* _Task to carry out_: Restate the listing below line for line and word for word, without the pictures.

* _Provided data_:

◇ ◇ ◇ ◇ ◇ ◇ ◇

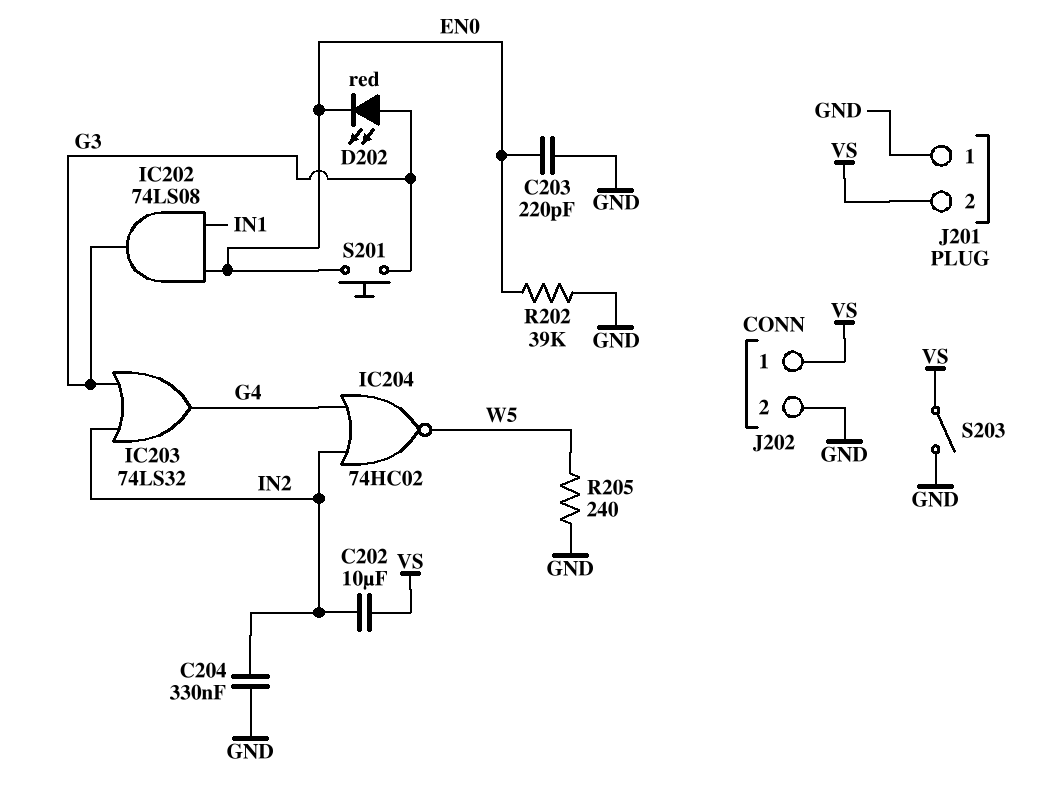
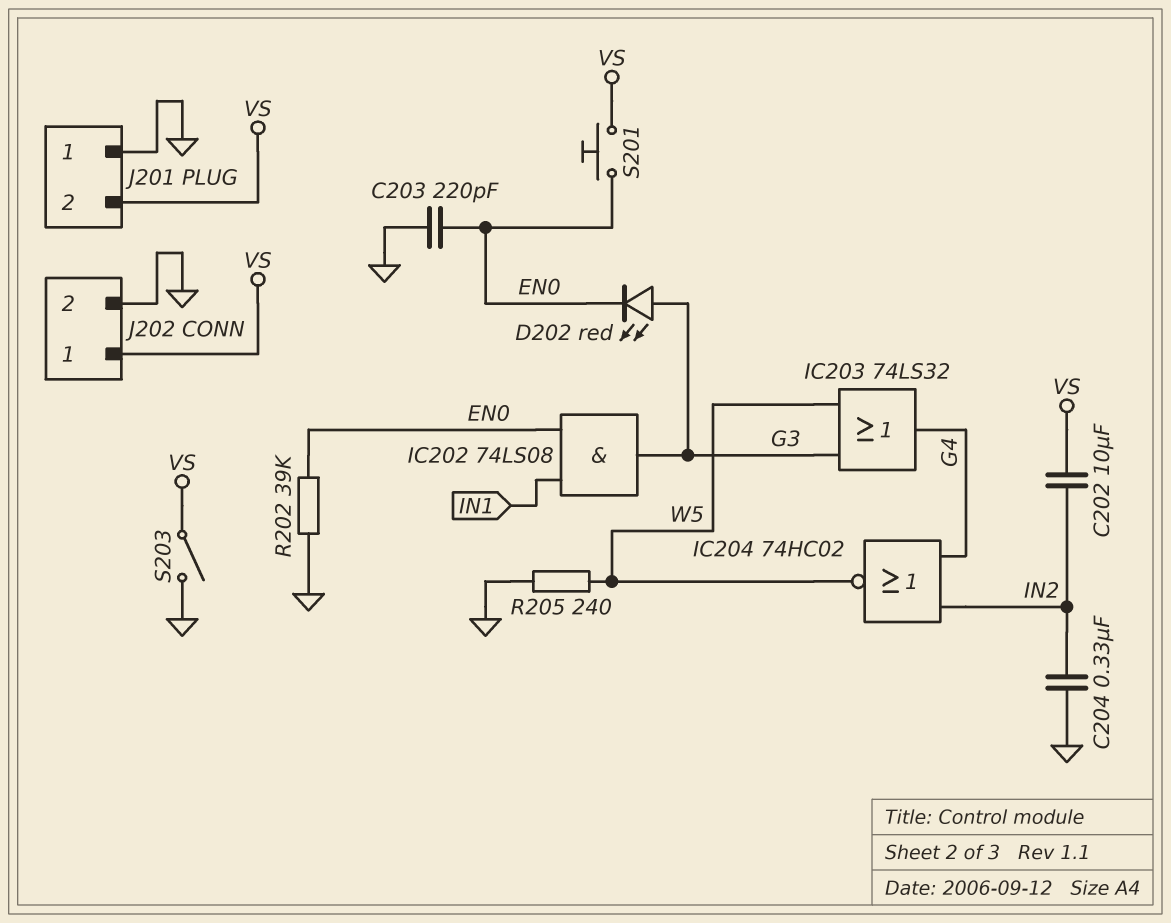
IC203: OR 74LS32 (in G3, in IN2, out G4) -> OR 74LS32 (in G3, in W5, out G4)
S201: button (EN0, G3) -> button (EN0, VS)

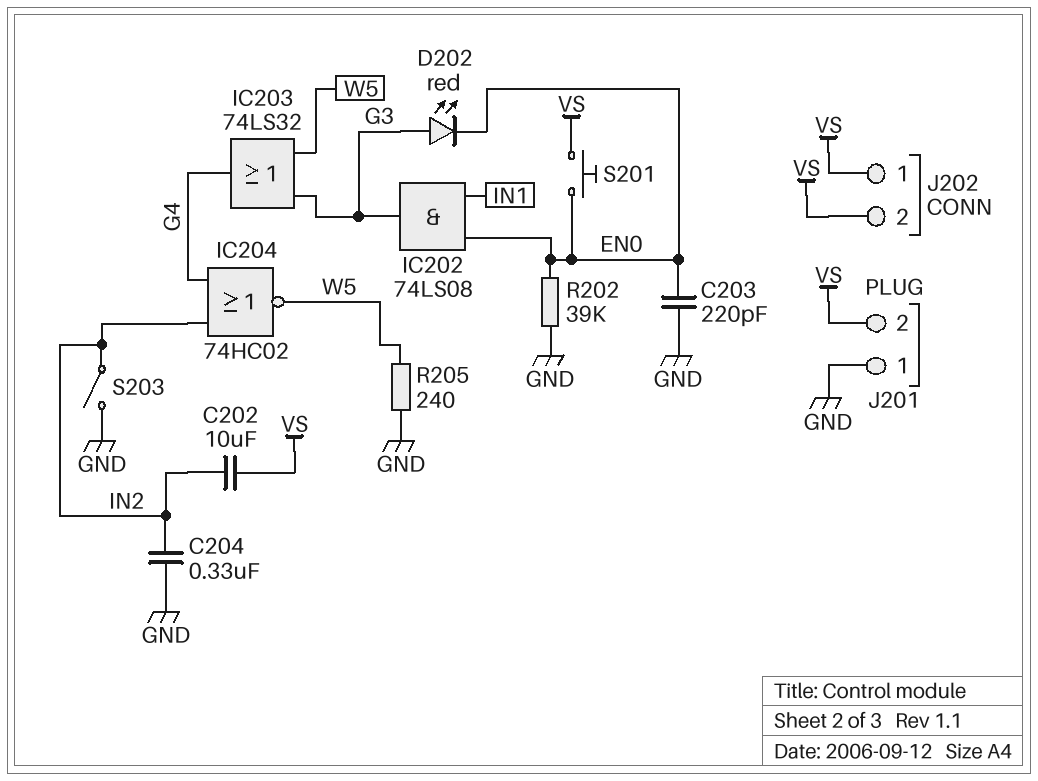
J202 pin 2: GND -> VS
S203: switch (GND, VS) -> switch (GND, IN2)

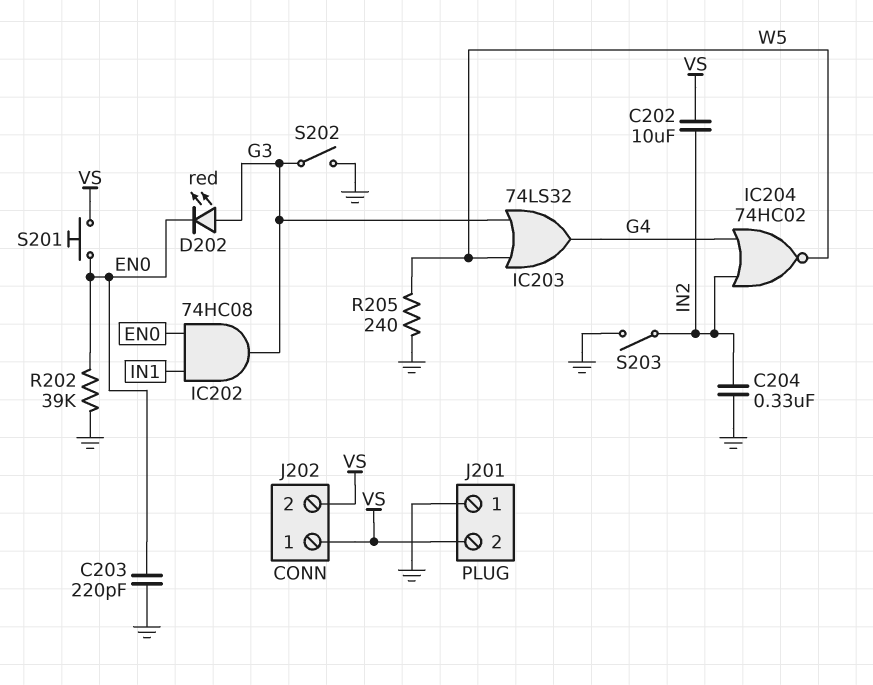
IC202: AND 74LS08 (in EN0, in IN1, out G3) -> AND 74HC08 (in EN0, in IN1, out G3)
S202: none -> switch (G3, GND)

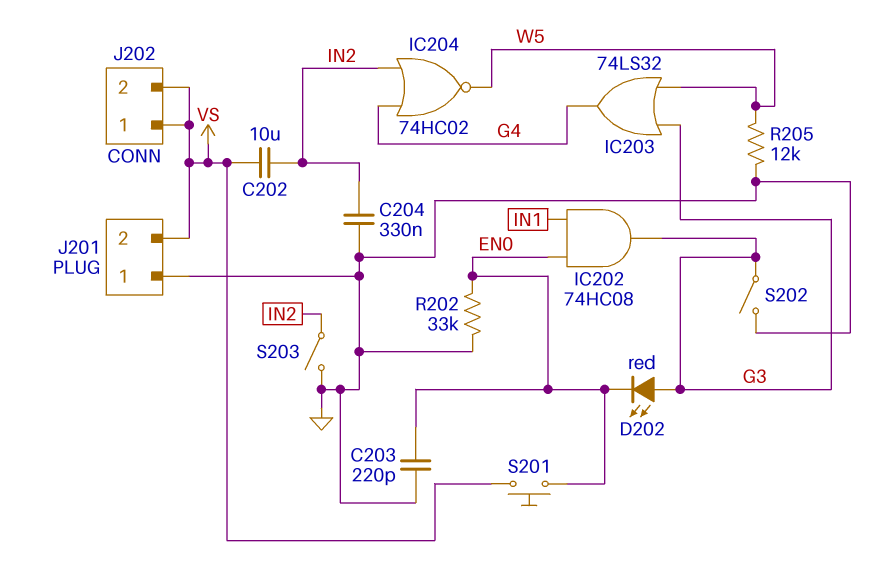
R202: 39k (EN0, GND) -> 33k (EN0, GND)
R205: 240 (GND, W5) -> 12k (GND, W5)

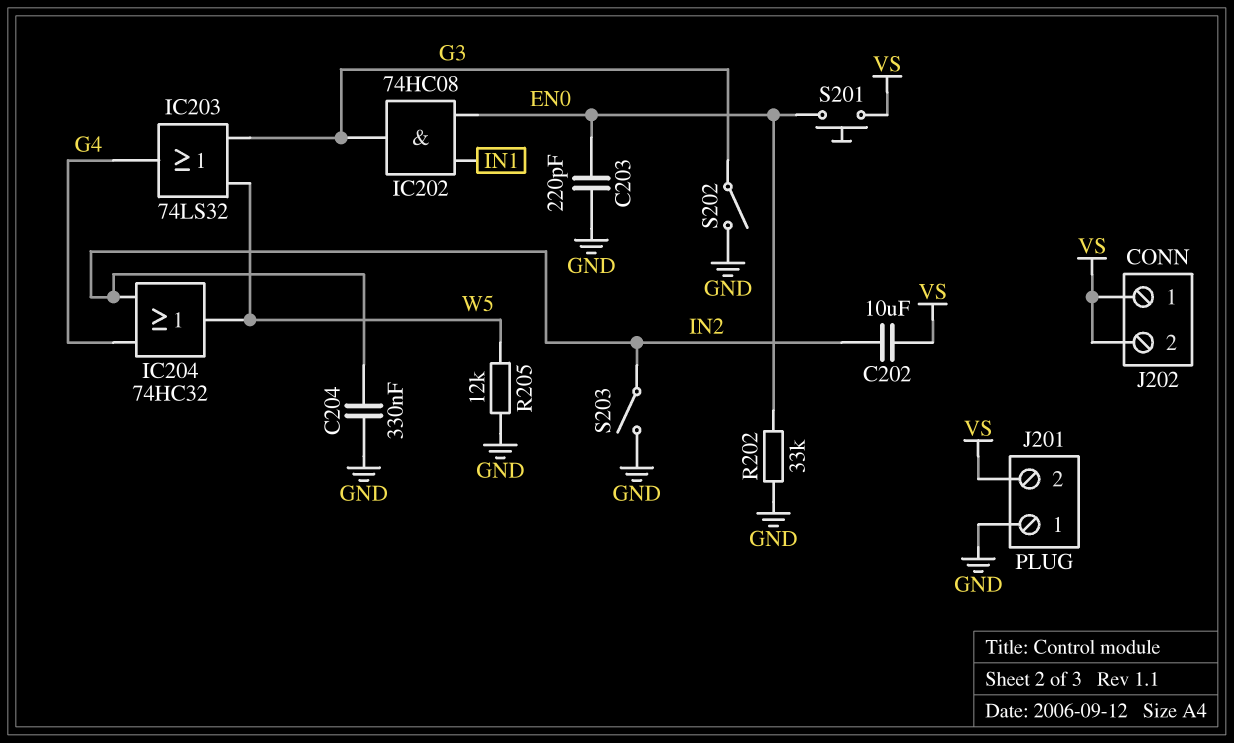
D202: LED red (A G3, K EN0) -> none
IC204: NOR 74HC02 (in G4, in IN2, out W5) -> OR 74HC32 (in G4, in IN2, out W5)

◇ ◇ ◇ ◇ ◇ ◇ ◇

* _Solution below_:
IC203: OR 74LS32 (in G3, in IN2, out G4) -> OR 74LS32 (in G3, in W5, out G4)
S201: button (EN0, G3) -> button (EN0, VS)

J202 pin 2: GND -> VS
S203: switch (GND, VS) -> switch (GND, IN2)

IC202: AND 74LS08 (in EN0, in IN1, out G3) -> AND 74HC08 (in EN0, in IN1, out G3)
S202: none -> switch (G3, GND)

R202: 39k (EN0, GND) -> 33k (EN0, GND)
R205: 240 (GND, W5) -> 12k (GND, W5)

D202: LED red (A G3, K EN0) -> none
IC204: NOR 74HC02 (in G4, in IN2, out W5) -> OR 74HC32 (in G4, in IN2, out W5)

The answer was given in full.